** WHAT THE EXERCISE ASKS **
Select the lines of the records containing the word "with" and list them.
--- BEGIN DATASET RECORDS ---
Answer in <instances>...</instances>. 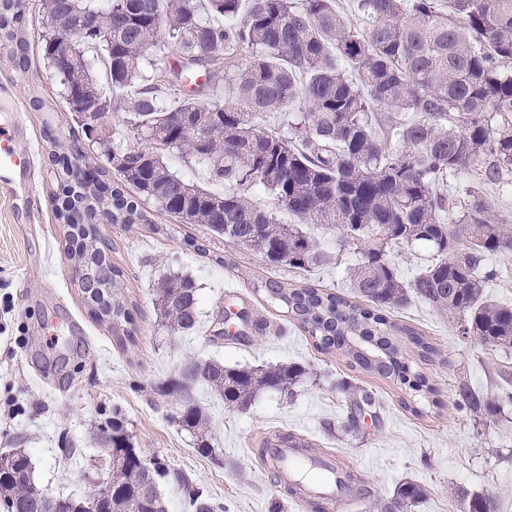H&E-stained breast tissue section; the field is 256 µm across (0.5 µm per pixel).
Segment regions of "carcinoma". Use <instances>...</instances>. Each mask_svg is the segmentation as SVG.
Masks as SVG:
<instances>
[{"instance_id":"cac0c4a2","label":"carcinoma","mask_w":512,"mask_h":512,"mask_svg":"<svg viewBox=\"0 0 512 512\" xmlns=\"http://www.w3.org/2000/svg\"><path fill=\"white\" fill-rule=\"evenodd\" d=\"M47 23L42 53L54 43L80 40L84 64L54 71L69 111H94L89 89L100 81L95 65L112 78V110L123 114L126 145L114 144L116 130L97 116L95 138L112 163V200L100 182L69 155L55 156L60 173L83 189L65 207L113 224L145 220L150 202L181 224H201L214 236L254 249L270 266L308 271L330 260L297 224H285L258 206L251 189L262 187L279 208L304 224L336 229L339 241L359 250L347 277L351 293L276 280L262 284L287 307L321 350H337L353 369L386 379L404 378L411 368L402 344L424 360L437 351L414 328L386 313L418 299L458 319L459 332L493 350L512 349V305L488 300L485 284L497 270L485 264L494 253L512 252V225L496 209L485 185L512 178V0H352L351 14L336 0H112V13L88 0H42ZM87 16L98 32H75ZM22 0H5L0 30L13 63H28ZM178 58L169 73L180 82L192 71L205 75L192 94L174 101L165 84L147 75ZM224 91V102L203 103V92ZM169 112L189 113L172 127ZM273 112L284 126L270 127ZM176 150L204 164L211 180L232 184L222 194L202 189L172 172L159 151ZM476 176L466 199L455 202L440 189L458 171ZM137 196L129 198L125 188ZM433 251L431 264L403 281L389 257L390 246ZM120 269L100 256L95 276L108 290L102 315L130 323L132 312L116 292ZM157 319L186 334L199 318L195 280L169 272L157 282ZM306 373L295 363L230 367L217 359L189 358L178 377L159 391L175 395L174 420L197 439V449L215 452L208 417L195 401L202 385L245 412L268 388L291 389ZM498 390L478 391L467 382L456 390L457 408L473 418L498 416L512 406V372L499 371ZM348 397L342 431L357 430L358 417L379 407L371 394L345 380ZM103 434L105 476L81 495L52 494L38 485L31 457L22 448L0 454V497L11 512H166L160 492L171 478L188 494L194 512H221L179 472L154 460L140 467L124 422L114 417ZM273 441L309 443L276 431L258 443L259 454ZM468 512H495L493 498L468 496ZM420 497L406 482L374 512H411Z\"/></svg>"}]
</instances>
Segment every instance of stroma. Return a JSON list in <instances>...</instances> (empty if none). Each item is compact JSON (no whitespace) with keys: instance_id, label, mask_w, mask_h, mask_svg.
<instances>
[{"instance_id":"1","label":"stroma","mask_w":512,"mask_h":512,"mask_svg":"<svg viewBox=\"0 0 512 512\" xmlns=\"http://www.w3.org/2000/svg\"><path fill=\"white\" fill-rule=\"evenodd\" d=\"M40 4L26 0L27 68L0 55V93L9 94L20 114L26 133L19 148L31 162L24 191L0 192V452L25 449L42 488L78 493L96 476L97 429L116 415L147 460L188 475L226 512H314L257 455L261 436L285 430L346 462L371 498H390L409 481L424 492L414 512H466L454 494L458 487L494 496L495 512H512V411L476 420L455 405L460 382L493 390L496 371L512 364V352L460 335L455 320L420 300L391 311V320L417 329L438 351L416 368L441 405L416 416L411 409L425 407L423 396L350 368L340 352L317 350L295 320L254 290V283L275 279L347 292L346 269L359 255L338 248L334 229L304 225L333 257L304 272L269 267L257 251L218 239L203 225L179 223L149 203L141 224L96 219L85 244L107 248L134 321L115 325L95 314L79 287L69 227L58 216L55 148L44 136L46 125L77 130L81 120L68 111L39 54ZM35 95L47 111L34 110ZM168 270L191 276L199 287V323L186 335L168 333L156 320L153 285ZM230 298L245 303L266 332L246 342L216 336V317ZM189 357L230 366L297 363L307 375L293 394L264 392L244 413L199 389L217 448L211 457L173 422L176 399L155 391ZM344 380L376 394L380 425L365 420L358 433L342 432L346 398L337 385ZM67 448L74 449L72 458L64 457Z\"/></svg>"}]
</instances>
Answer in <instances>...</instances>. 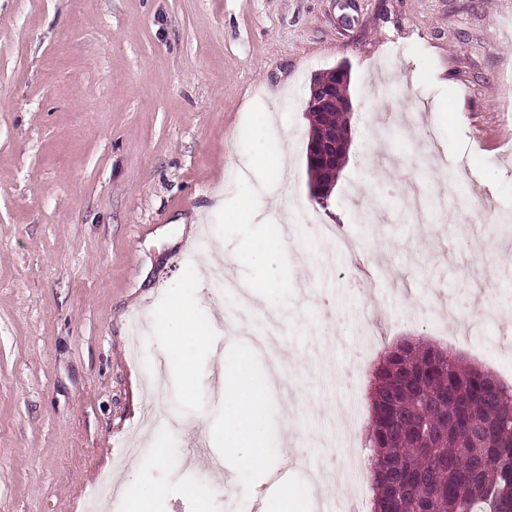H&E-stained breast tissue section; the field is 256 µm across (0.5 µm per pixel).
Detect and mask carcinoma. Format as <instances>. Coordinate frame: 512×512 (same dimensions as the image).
<instances>
[{
	"instance_id": "1",
	"label": "carcinoma",
	"mask_w": 512,
	"mask_h": 512,
	"mask_svg": "<svg viewBox=\"0 0 512 512\" xmlns=\"http://www.w3.org/2000/svg\"><path fill=\"white\" fill-rule=\"evenodd\" d=\"M347 112L314 120L313 137L351 133ZM366 447L374 512H512V387L448 351L406 343L374 373ZM439 420L442 436L419 432Z\"/></svg>"
}]
</instances>
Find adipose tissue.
Here are the masks:
<instances>
[{
  "instance_id": "ef3b65f1",
  "label": "adipose tissue",
  "mask_w": 512,
  "mask_h": 512,
  "mask_svg": "<svg viewBox=\"0 0 512 512\" xmlns=\"http://www.w3.org/2000/svg\"><path fill=\"white\" fill-rule=\"evenodd\" d=\"M276 383L272 374L257 378L246 355L239 356L236 370L224 376V431L234 438L224 452L258 473L268 469L263 447L267 404Z\"/></svg>"
}]
</instances>
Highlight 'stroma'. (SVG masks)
Segmentation results:
<instances>
[{"label": "stroma", "instance_id": "1", "mask_svg": "<svg viewBox=\"0 0 512 512\" xmlns=\"http://www.w3.org/2000/svg\"><path fill=\"white\" fill-rule=\"evenodd\" d=\"M351 73V146L328 205L308 188L314 79ZM287 148L279 181L255 165ZM385 219H356L357 195ZM512 0H0V512H318L354 478L339 408L354 368L370 417L375 353L451 347L512 369V276L490 308L484 245L512 265ZM470 210L468 233L457 232ZM286 225L279 263L264 249ZM213 264L265 277L253 321L282 312L272 356L288 377L267 405L272 475L219 480L221 375L251 342L226 326ZM182 302L204 336L162 320ZM206 422H199V414ZM220 481V480H219Z\"/></svg>", "mask_w": 512, "mask_h": 512}]
</instances>
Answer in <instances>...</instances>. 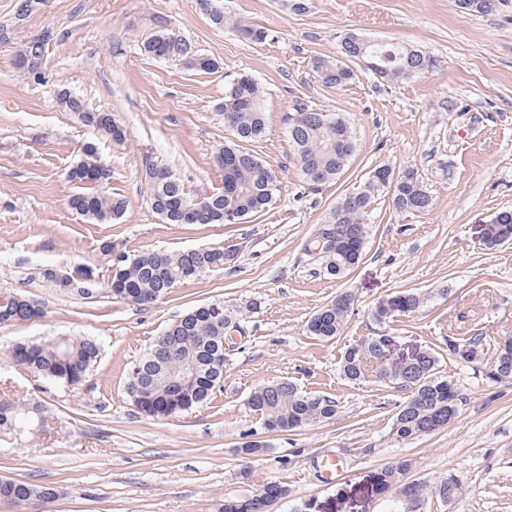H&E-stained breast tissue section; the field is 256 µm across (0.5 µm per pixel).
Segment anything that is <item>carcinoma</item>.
<instances>
[{"instance_id":"1","label":"carcinoma","mask_w":512,"mask_h":512,"mask_svg":"<svg viewBox=\"0 0 512 512\" xmlns=\"http://www.w3.org/2000/svg\"><path fill=\"white\" fill-rule=\"evenodd\" d=\"M199 9H209L210 22L221 28L230 23L225 16L222 0H195ZM344 54L351 60L362 59L376 64L375 74L382 79H410L429 71L431 57L422 51L394 43L359 46L348 42ZM147 54L168 60L184 61L202 71L213 70L216 63L198 54L181 35L164 30L152 36L144 45ZM42 40L26 43L15 58L16 66L29 73L37 70L29 62L42 55ZM313 68L321 82L330 88H340L353 80L354 70L343 61L319 59ZM62 103L88 126L116 142L126 138L124 127L111 113L89 109L84 101L62 93ZM292 119L289 134L297 152V161L305 182L319 187L335 181L355 149L349 123L336 113L299 108ZM224 119L235 141L224 145L216 155L218 166L224 168V191L202 200L188 197L183 184L168 169L147 164L151 180L150 201L154 212L168 224H227V215L236 220L260 212L280 195L282 186L272 170L245 144L256 141L265 128L262 91L258 83L242 77L224 97ZM102 164L97 146L87 142L81 158L71 172V178L95 189L71 196L70 207L86 219L95 222L112 220L122 215L126 201L99 192ZM391 192L392 206L397 211L427 213L433 208V198L413 171L393 176L387 166L374 168L360 189L346 195L336 204L329 223L323 225L306 245L309 257L320 262L332 278L342 277L359 263L367 236V210L378 194ZM512 239V211L498 213V221L490 224L485 244L493 248ZM235 259V251L220 248H195L179 252L147 251L123 254L122 260L111 265V282L105 292L113 297L138 305L152 303L172 288L198 274L222 269ZM44 278L58 288L76 290L88 295L92 289L81 282L46 269ZM428 296L419 291H399L380 305L374 319L385 324L396 316L416 314ZM224 311L220 305L199 306L170 324L157 337L137 365L139 377H131L137 386L127 387L135 406L150 417L160 418L166 407L180 414L208 401L224 385L211 368L214 356L224 353V334L235 316L222 317L211 308ZM353 307V301L339 293L310 318L308 330L319 338L341 334ZM43 316L42 309L23 296L0 299V324L27 321ZM388 336H368L350 346L343 354L340 370L351 382L372 380L392 382L410 390L408 399L396 412L390 434L397 441H410L427 436L448 426L460 412L462 396L454 380L440 375L437 352H425L402 367H392L384 351ZM483 337L450 336L445 339L448 357L479 367L484 356ZM99 343L85 336H61L47 343L15 345L12 358L16 365L30 371L42 381L77 388L97 362ZM196 363L194 377L180 388L172 386L169 376L182 369L183 362ZM512 379V337L499 344L496 351L492 381ZM249 407L261 418L279 426L281 432H293L336 415V401L327 396L311 395L288 379L262 386L251 393ZM44 407L37 402L0 399V429L5 431L34 430L43 422ZM410 464L406 460L384 466L373 475V483L384 493L385 512H426L428 494L434 493L445 502L459 494L453 477L438 481L433 491L413 487L408 478ZM286 495L279 485H268L261 492L245 499H227L220 512H269L277 499ZM57 496L52 487L38 486L10 478H0V500L23 505L27 510L51 504Z\"/></svg>"}]
</instances>
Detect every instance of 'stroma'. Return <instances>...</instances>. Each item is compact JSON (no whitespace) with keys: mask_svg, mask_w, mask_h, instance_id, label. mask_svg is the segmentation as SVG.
Instances as JSON below:
<instances>
[{"mask_svg":"<svg viewBox=\"0 0 512 512\" xmlns=\"http://www.w3.org/2000/svg\"><path fill=\"white\" fill-rule=\"evenodd\" d=\"M0 0V296L40 305L36 321L0 324V395L36 398L45 426L0 432V477L55 487L53 512H218L271 483L288 494L272 512H381L372 474L407 459L410 476L431 484L454 477L451 503L430 498L427 512H512V381L486 373L512 336V244H484L495 214L512 209V0L490 14L464 13L455 0H224V12L265 28V41L218 28L192 0H37L19 13ZM171 28L216 61L204 72L145 54L144 42ZM415 46L435 67L409 80L384 81L362 65L341 88L325 87L315 60L341 58L349 34ZM45 40L39 76L14 58ZM263 92L266 125L256 155L282 184L262 212L237 224H168L152 210L146 162L169 168L192 197L223 191L215 155L232 139L221 106L241 76ZM112 113L126 140L116 144L84 125L61 92ZM349 121L356 150L335 182L304 181L289 136L297 106ZM96 142L110 171L103 190L123 198L124 215L92 222L68 201L79 192L69 172L81 146ZM417 172L433 197L427 213L393 209L389 194L370 206L364 255L332 279L303 247L337 201L378 166ZM181 251L224 247L234 264L200 273L158 302L138 306L107 296L112 261L101 250ZM92 269V295L55 288L48 268ZM354 310L339 336L310 335L307 322L343 290ZM428 294L418 313L388 324L376 307L398 291ZM243 317L246 336L224 355V386L203 405L172 418L139 413L126 393L134 365L174 320L210 303ZM392 336L389 357L410 361L444 349V336L481 335L480 368L441 359V375L463 398L445 429L409 442L390 437L407 390L390 382L351 383L340 371L349 346ZM55 336L101 343L98 363L75 390L44 388L16 366L13 346ZM288 379L335 400L336 415L294 432L261 428L248 405L254 389ZM247 440L266 442L255 457ZM338 479L322 476L326 459Z\"/></svg>","mask_w":512,"mask_h":512,"instance_id":"obj_1","label":"stroma"}]
</instances>
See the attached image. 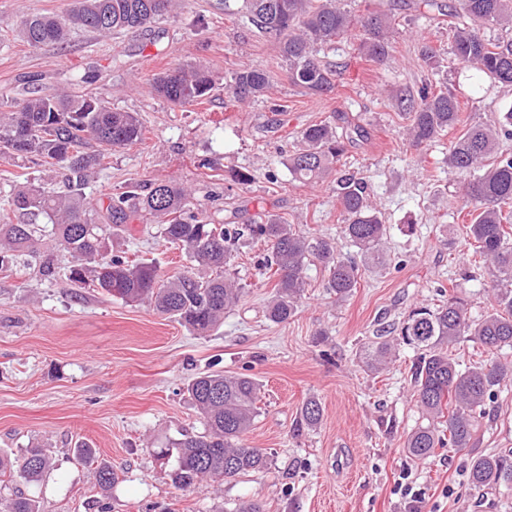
--- END DATASET RECORDS ---
** WRITTEN RESPONSE **
Segment every instance of stroma. Return a JSON list in <instances>...</instances> (empty if none). Each item is compact JSON (no whitespace) with keys: instance_id, label, mask_w, mask_h, mask_svg.
Detect every instance of 'stroma'. Return <instances>...</instances>. Each item is compact JSON (no whitespace) with keys: mask_svg, mask_w, mask_h, instance_id, label. mask_svg is the segmentation as SVG.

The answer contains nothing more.